- _Try it_
A single number is needed: how many lines of the data hold the word "lamp".
Record excerpts Block Start
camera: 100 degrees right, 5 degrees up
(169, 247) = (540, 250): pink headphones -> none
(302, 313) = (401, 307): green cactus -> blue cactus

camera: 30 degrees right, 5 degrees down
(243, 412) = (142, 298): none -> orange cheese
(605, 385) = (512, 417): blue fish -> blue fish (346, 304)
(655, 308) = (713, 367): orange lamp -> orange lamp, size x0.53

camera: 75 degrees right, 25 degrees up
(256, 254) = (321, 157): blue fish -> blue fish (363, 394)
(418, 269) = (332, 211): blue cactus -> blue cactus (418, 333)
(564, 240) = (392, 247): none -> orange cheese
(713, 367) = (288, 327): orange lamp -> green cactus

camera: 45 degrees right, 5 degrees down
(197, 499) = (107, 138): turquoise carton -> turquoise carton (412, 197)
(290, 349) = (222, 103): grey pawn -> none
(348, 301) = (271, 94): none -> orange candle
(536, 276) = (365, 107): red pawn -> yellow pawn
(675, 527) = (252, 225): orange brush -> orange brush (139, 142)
Record excerpts Block End
- _Worked solution_
2